## [Activity]
List all the lines in these records that hold "pink".

## [Colored object listings]
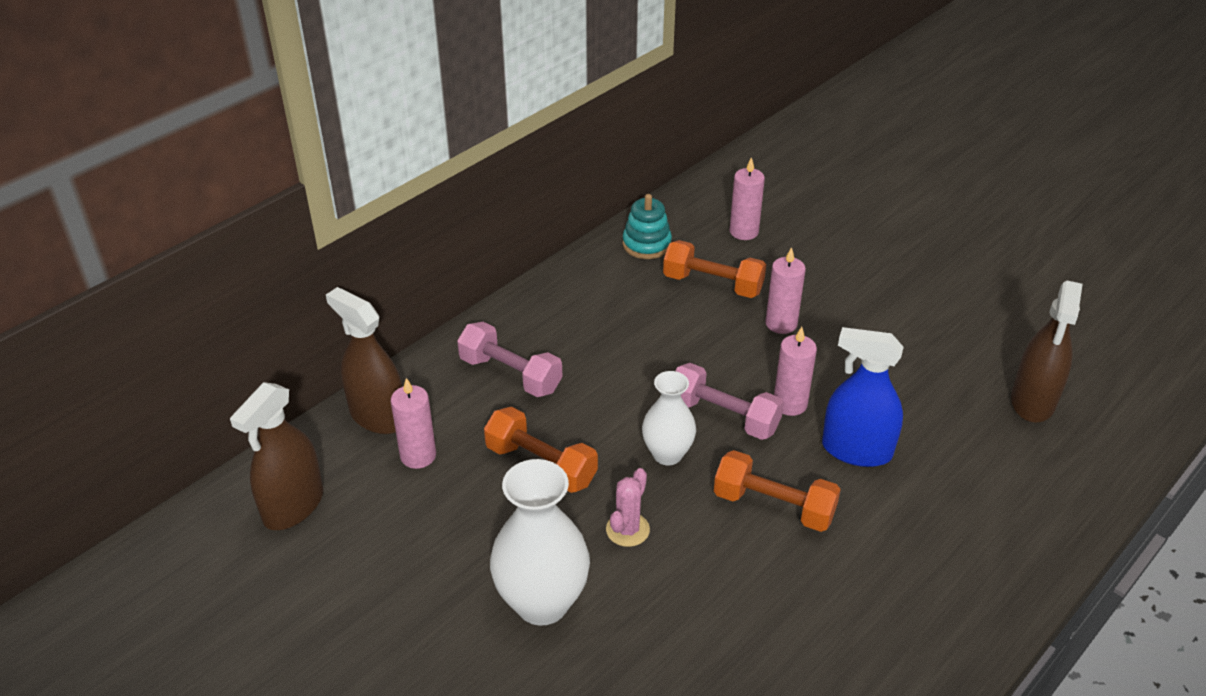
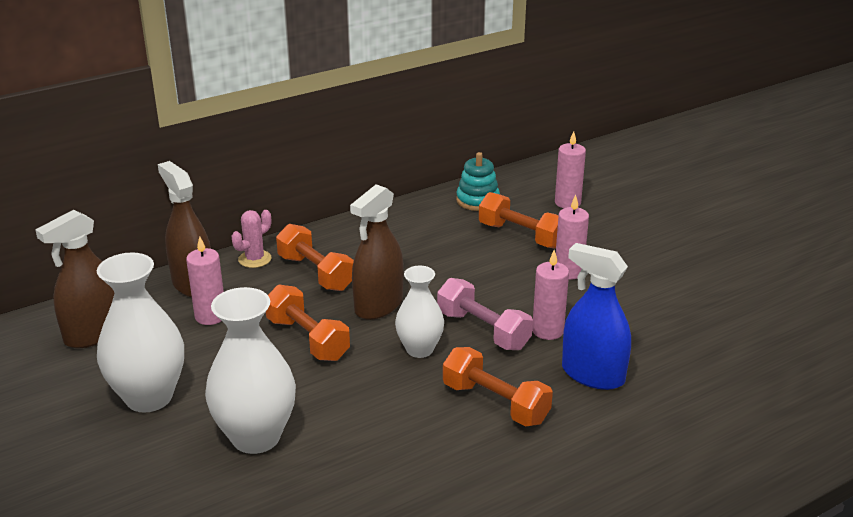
camera: 15 degrees right, 10 degrees down
(399, 577) = (149, 397): none -> white vase
(510, 374) = (315, 273): pink dumbbell -> orange dumbbell
(627, 530) = (356, 398): pink cactus -> pink cactus (254, 259)
(1033, 401) = (782, 365): brown spray bottle -> brown spray bottle (378, 305)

## [Solution to this task]
(510, 374) = (315, 273): pink dumbbell -> orange dumbbell
(627, 530) = (356, 398): pink cactus -> pink cactus (254, 259)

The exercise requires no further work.